> [Aim of the task]: Your task is to repeat all of the data exactly while excluding the pictures.

# # #

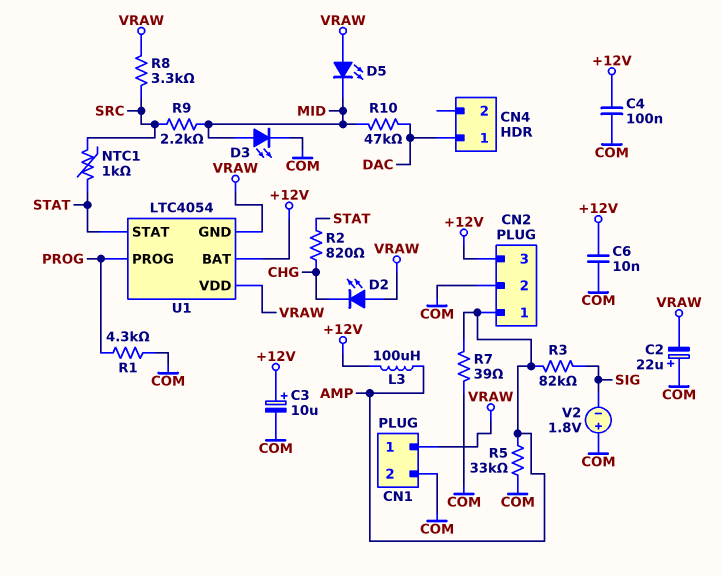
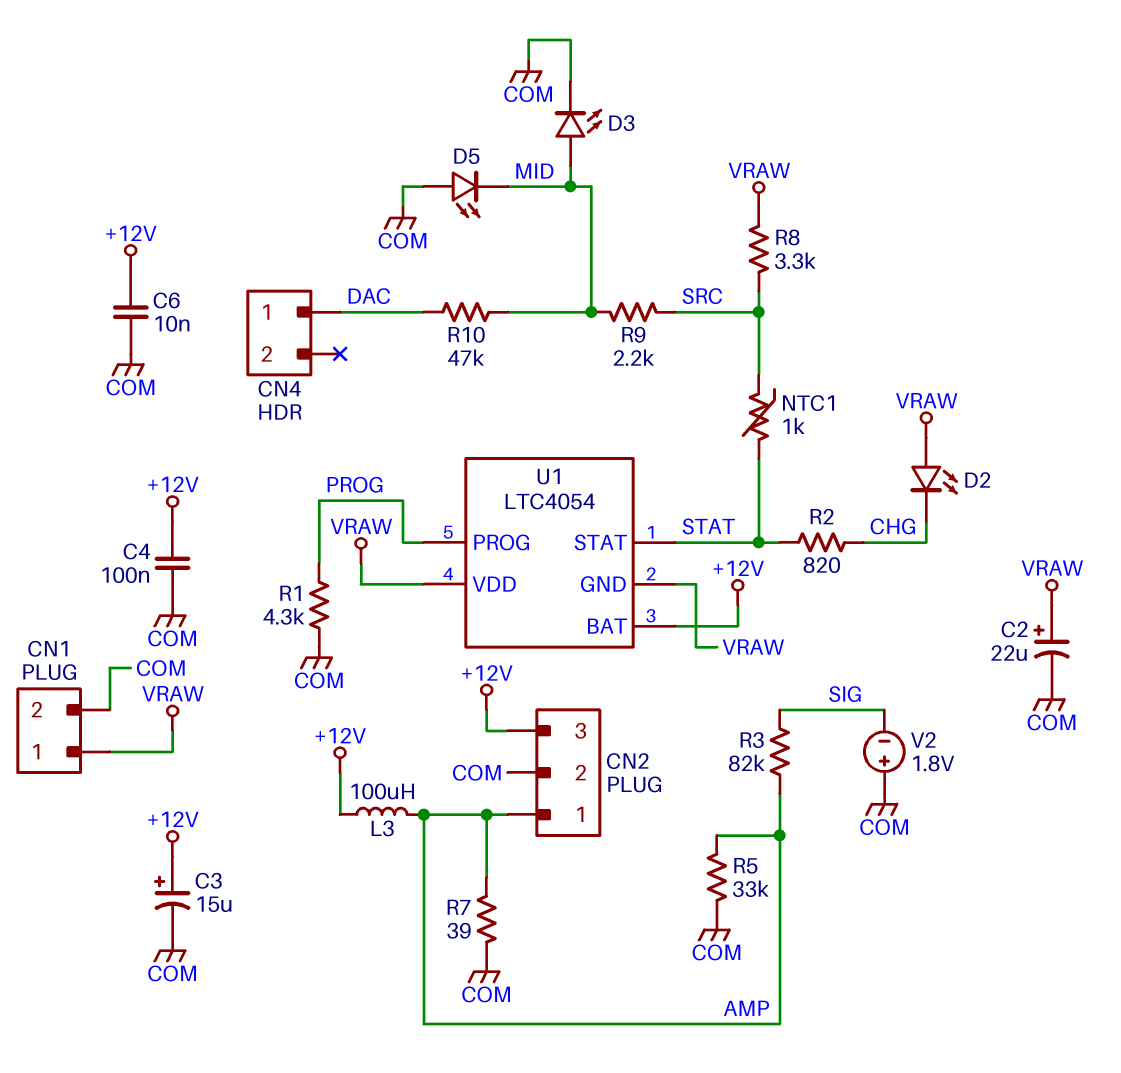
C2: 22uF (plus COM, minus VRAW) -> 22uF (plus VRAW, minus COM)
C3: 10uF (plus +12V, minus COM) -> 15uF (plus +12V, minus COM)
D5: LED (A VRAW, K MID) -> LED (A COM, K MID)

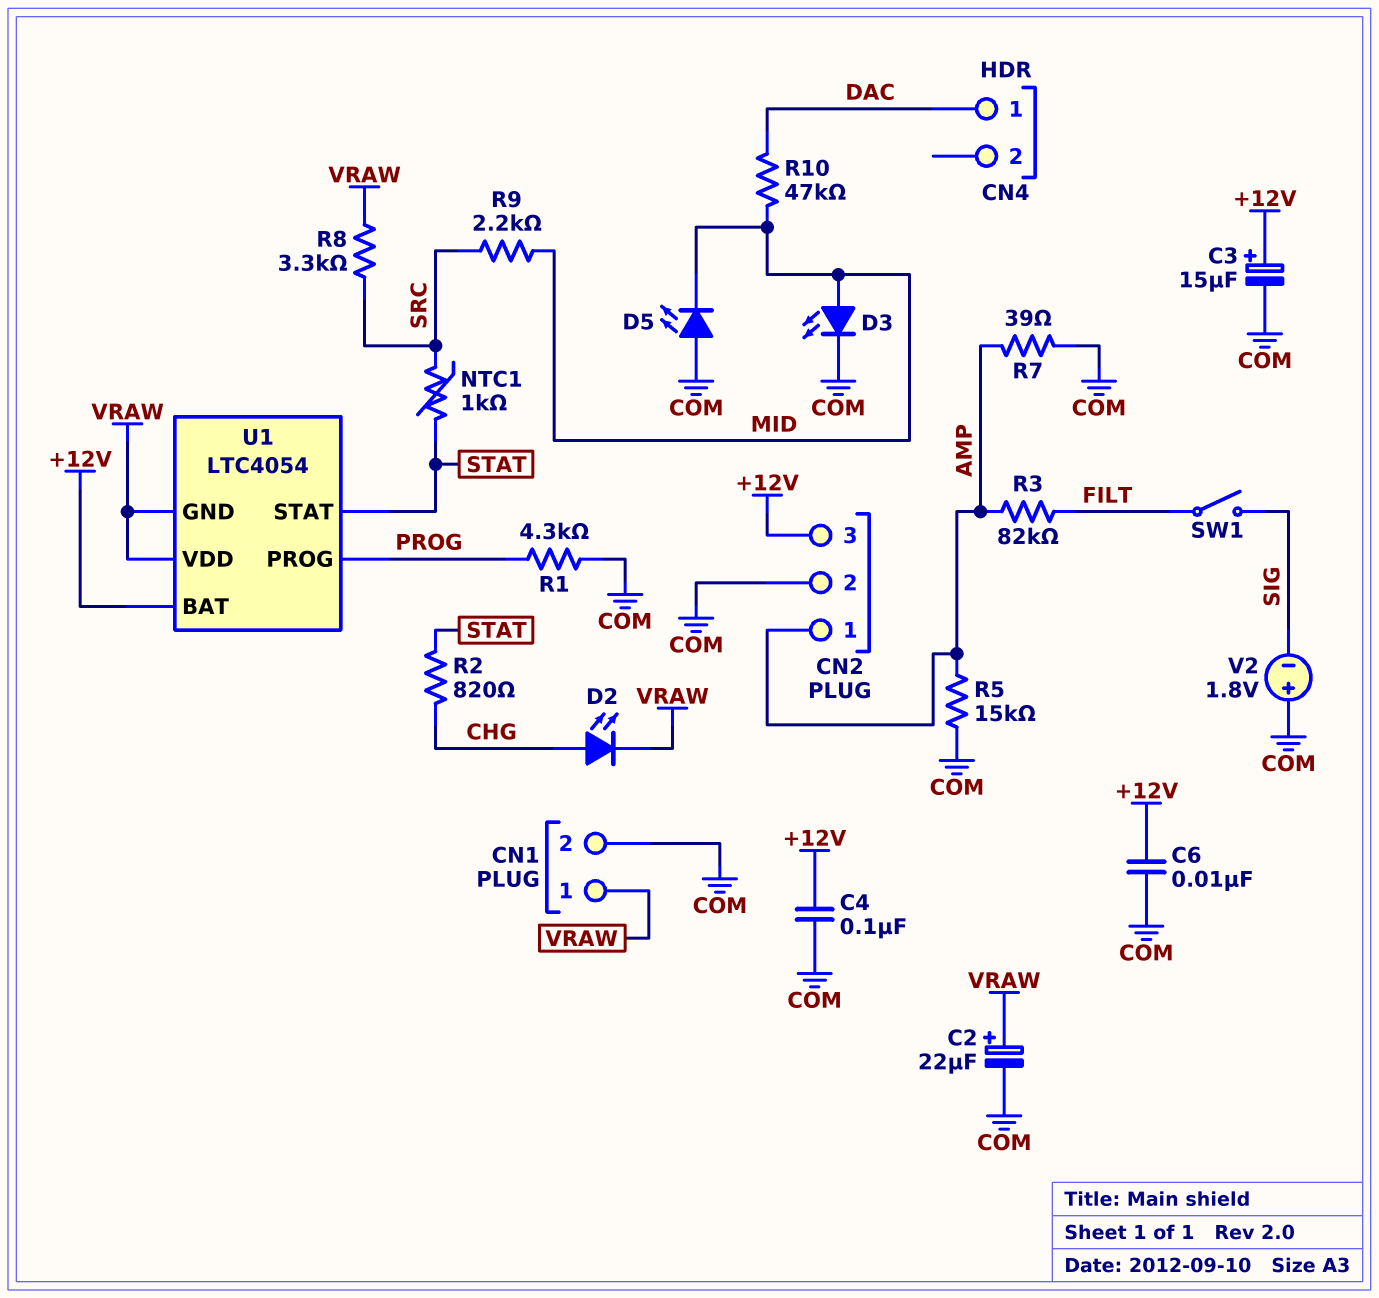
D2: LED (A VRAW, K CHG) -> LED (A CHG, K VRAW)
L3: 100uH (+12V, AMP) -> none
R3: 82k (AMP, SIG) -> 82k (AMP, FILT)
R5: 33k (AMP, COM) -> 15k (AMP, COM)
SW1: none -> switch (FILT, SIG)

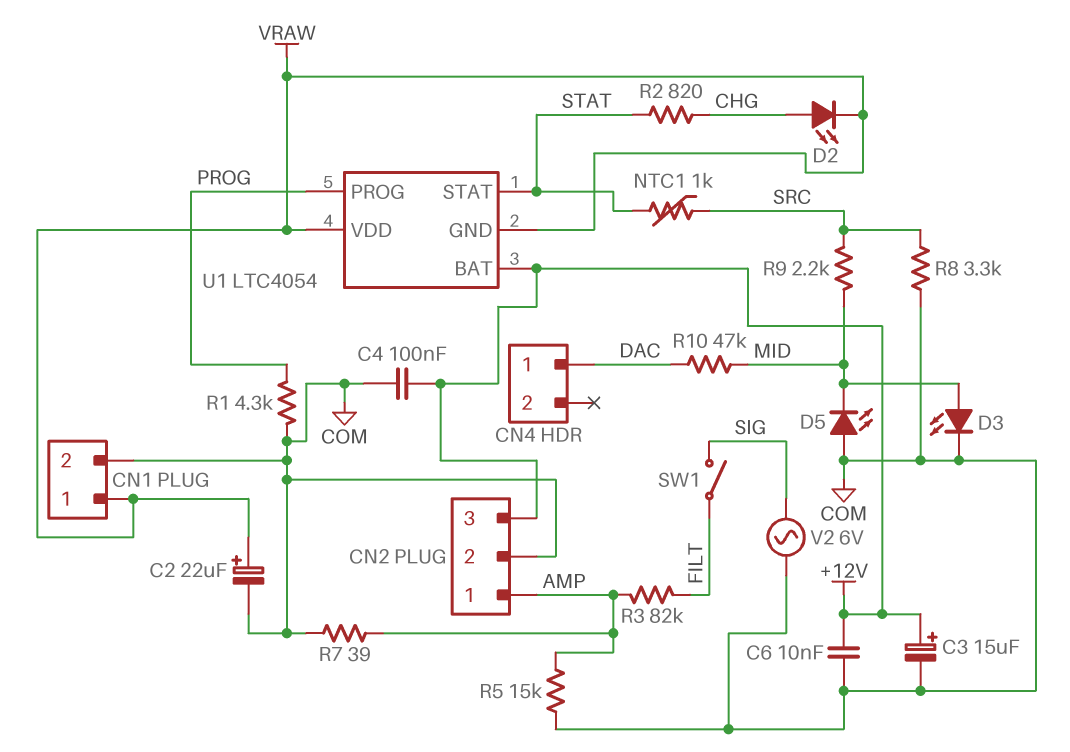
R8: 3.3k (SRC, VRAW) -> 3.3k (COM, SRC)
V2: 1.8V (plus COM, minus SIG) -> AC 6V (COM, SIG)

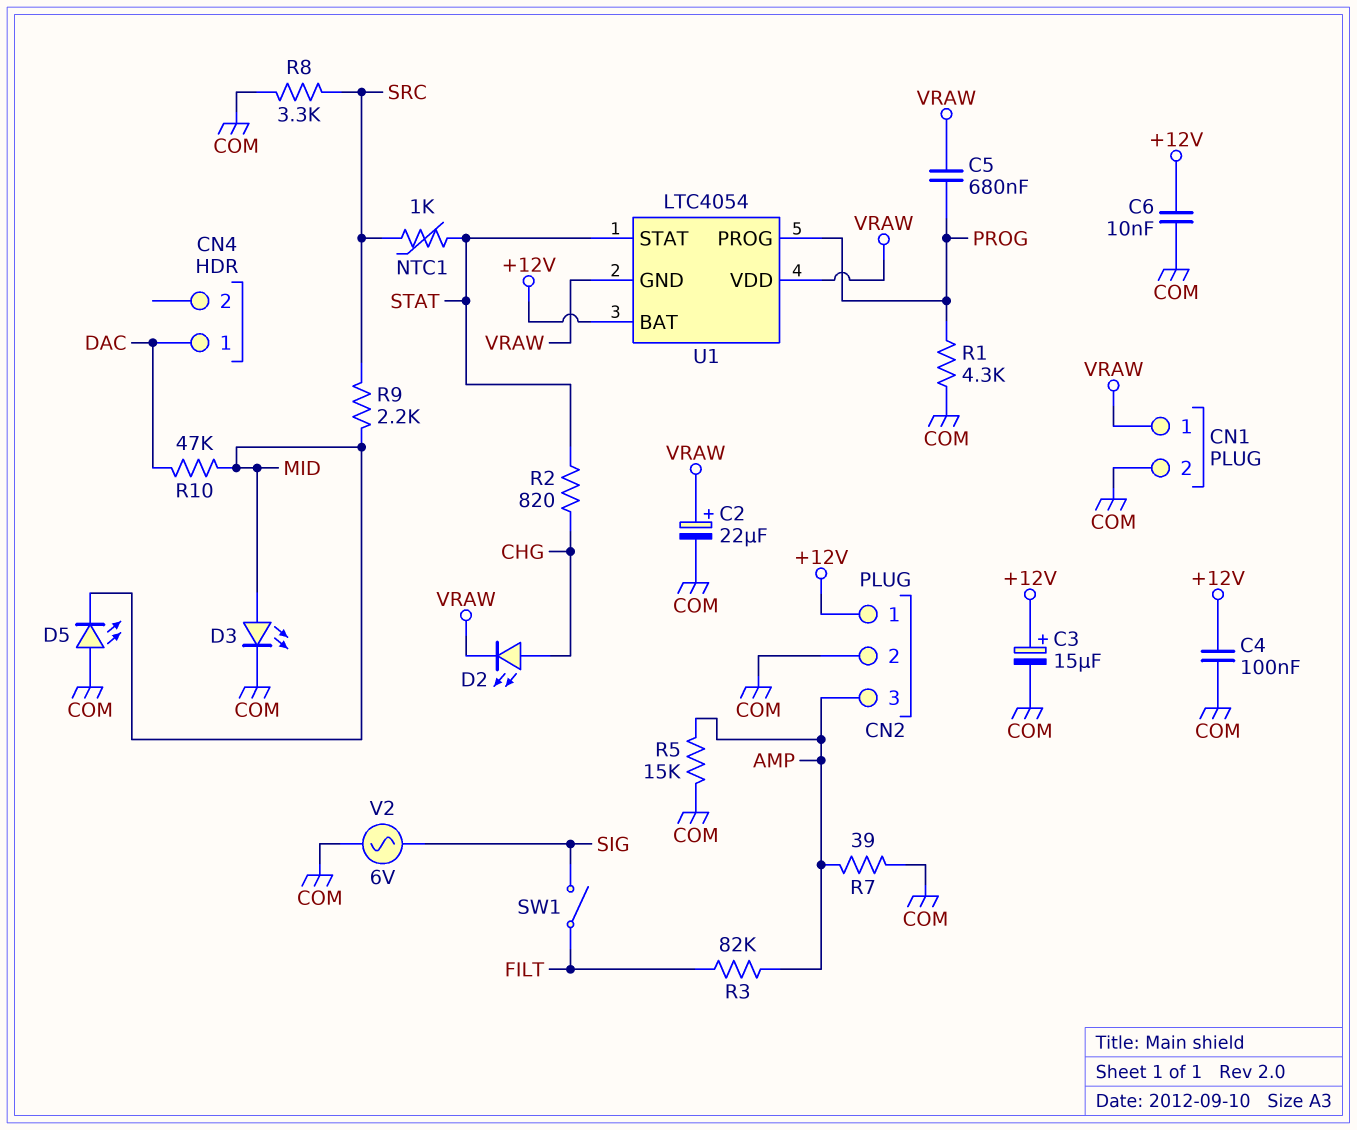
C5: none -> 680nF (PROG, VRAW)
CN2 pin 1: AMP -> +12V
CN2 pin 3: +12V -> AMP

# # #

> [Response area]:
C2: 22uF (plus COM, minus VRAW) -> 22uF (plus VRAW, minus COM)
C3: 10uF (plus +12V, minus COM) -> 15uF (plus +12V, minus COM)
D5: LED (A VRAW, K MID) -> LED (A COM, K MID)

D2: LED (A VRAW, K CHG) -> LED (A CHG, K VRAW)
L3: 100uH (+12V, AMP) -> none
R3: 82k (AMP, SIG) -> 82k (AMP, FILT)
R5: 33k (AMP, COM) -> 15k (AMP, COM)
SW1: none -> switch (FILT, SIG)

R8: 3.3k (SRC, VRAW) -> 3.3k (COM, SRC)
V2: 1.8V (plus COM, minus SIG) -> AC 6V (COM, SIG)

C5: none -> 680nF (PROG, VRAW)
CN2 pin 1: AMP -> +12V
CN2 pin 3: +12V -> AMP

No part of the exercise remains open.